## Task description
Show each line of the records that contains the string "kern", treating uppercase and lowercase letters as different.

— BEGIN Available data —

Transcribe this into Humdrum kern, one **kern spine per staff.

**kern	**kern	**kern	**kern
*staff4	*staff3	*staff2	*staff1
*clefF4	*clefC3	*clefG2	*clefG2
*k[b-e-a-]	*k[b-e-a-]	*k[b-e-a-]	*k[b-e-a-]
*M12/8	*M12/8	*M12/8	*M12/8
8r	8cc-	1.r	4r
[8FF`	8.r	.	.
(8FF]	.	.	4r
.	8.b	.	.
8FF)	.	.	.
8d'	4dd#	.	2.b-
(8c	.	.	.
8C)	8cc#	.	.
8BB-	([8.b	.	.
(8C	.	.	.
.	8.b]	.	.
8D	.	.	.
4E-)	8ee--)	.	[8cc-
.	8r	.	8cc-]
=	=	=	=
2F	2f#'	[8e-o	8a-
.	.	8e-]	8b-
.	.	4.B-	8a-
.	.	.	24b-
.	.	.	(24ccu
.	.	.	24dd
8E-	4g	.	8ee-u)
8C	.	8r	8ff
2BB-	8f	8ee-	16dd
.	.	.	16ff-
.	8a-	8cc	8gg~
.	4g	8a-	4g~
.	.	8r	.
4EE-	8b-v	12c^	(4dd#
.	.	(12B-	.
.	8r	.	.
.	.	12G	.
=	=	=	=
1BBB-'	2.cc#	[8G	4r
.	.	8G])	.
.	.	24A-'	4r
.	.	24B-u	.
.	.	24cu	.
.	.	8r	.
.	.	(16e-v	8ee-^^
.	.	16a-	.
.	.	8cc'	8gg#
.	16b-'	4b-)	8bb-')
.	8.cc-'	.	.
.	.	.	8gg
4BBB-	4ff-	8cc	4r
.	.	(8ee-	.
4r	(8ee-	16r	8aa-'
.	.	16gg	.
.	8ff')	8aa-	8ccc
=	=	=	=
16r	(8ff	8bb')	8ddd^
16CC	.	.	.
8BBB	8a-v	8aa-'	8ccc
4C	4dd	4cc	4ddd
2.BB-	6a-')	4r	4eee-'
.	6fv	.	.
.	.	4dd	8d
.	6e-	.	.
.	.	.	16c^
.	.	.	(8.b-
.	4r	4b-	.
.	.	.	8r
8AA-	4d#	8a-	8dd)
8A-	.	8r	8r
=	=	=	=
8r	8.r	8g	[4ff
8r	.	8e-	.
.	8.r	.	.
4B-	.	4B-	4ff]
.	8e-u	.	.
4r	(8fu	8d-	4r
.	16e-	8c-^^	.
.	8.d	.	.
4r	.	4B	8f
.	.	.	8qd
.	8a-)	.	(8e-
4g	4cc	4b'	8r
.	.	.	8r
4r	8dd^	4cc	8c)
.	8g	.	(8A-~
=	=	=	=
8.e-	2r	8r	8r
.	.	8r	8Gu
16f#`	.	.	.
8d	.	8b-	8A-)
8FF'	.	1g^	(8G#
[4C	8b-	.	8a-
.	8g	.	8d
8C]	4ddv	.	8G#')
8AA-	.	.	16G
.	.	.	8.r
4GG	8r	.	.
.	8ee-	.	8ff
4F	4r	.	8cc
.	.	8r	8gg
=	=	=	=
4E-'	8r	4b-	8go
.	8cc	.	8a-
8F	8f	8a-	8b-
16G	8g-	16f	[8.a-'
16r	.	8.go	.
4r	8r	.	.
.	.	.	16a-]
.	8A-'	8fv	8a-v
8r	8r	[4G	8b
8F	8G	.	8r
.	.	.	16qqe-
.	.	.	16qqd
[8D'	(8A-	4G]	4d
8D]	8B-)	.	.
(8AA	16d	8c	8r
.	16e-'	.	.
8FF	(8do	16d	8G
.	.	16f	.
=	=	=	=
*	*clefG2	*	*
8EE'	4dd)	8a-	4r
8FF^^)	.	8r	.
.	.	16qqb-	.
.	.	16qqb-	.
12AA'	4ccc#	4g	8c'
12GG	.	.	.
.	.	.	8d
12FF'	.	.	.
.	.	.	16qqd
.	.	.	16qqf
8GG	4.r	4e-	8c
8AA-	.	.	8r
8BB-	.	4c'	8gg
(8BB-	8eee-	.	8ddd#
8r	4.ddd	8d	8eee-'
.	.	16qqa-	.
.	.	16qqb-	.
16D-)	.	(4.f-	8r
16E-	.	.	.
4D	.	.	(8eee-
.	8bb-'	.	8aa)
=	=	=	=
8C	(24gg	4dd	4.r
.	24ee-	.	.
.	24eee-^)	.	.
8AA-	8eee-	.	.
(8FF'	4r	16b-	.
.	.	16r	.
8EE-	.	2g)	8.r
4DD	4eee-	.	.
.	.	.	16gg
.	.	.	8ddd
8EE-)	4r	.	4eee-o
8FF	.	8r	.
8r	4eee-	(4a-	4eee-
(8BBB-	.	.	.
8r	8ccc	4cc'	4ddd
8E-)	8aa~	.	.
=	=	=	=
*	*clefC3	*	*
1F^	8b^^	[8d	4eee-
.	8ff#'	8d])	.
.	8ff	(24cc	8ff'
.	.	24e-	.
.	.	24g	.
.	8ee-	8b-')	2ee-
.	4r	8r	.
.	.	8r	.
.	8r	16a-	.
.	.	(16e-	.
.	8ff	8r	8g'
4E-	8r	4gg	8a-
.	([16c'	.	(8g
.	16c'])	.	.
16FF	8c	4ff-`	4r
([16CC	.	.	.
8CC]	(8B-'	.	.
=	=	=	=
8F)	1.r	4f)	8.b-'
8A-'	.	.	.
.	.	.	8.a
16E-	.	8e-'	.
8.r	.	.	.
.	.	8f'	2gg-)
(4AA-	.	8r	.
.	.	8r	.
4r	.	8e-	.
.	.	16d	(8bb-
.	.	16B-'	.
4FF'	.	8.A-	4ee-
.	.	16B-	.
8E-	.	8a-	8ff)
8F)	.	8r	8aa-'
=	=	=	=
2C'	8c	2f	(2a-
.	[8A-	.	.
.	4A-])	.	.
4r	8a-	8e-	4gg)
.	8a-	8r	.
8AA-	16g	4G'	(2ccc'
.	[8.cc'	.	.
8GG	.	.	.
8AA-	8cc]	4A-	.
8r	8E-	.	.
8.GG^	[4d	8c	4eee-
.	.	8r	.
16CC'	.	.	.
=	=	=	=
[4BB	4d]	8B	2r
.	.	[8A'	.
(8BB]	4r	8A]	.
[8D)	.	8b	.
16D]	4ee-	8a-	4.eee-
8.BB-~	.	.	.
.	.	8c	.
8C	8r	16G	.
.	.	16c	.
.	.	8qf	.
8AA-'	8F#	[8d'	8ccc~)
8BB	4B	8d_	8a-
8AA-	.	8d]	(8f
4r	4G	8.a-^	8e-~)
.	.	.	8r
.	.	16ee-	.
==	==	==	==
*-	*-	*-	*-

— END Available data —

## Exercise result
Transcribe this into Humdrum kern, one **kern spine per staff.
**kern	**kern	**kern	**kern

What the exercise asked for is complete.